Problem statement: Although the data below holds other lines too, output only those from the line with "U6 pin OB: U6/IB -> MB" up to and including the line with "SW1: none -> button (+12V, SIG13)", exactly as they appear.

Entries taken from a collection:

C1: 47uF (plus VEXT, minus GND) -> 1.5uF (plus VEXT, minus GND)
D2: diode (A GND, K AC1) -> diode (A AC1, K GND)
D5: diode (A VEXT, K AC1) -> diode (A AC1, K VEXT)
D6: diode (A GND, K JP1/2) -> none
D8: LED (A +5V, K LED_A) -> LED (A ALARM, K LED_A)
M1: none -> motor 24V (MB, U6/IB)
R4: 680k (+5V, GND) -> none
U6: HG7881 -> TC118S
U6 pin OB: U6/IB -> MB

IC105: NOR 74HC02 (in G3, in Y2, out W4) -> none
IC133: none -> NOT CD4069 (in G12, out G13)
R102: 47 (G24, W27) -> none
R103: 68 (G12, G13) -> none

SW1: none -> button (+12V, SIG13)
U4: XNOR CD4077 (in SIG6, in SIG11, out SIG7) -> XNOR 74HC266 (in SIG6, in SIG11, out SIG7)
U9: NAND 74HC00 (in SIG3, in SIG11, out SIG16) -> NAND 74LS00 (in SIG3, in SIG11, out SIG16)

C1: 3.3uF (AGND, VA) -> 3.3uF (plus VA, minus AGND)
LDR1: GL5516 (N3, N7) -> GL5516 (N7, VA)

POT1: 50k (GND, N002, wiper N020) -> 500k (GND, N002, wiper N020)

Exercise output:
U6 pin OB: U6/IB -> MB

IC105: NOR 74HC02 (in G3, in Y2, out W4) -> none
IC133: none -> NOT CD4069 (in G12, out G13)
R102: 47 (G24, W27) -> none
R103: 68 (G12, G13) -> none

SW1: none -> button (+12V, SIG13)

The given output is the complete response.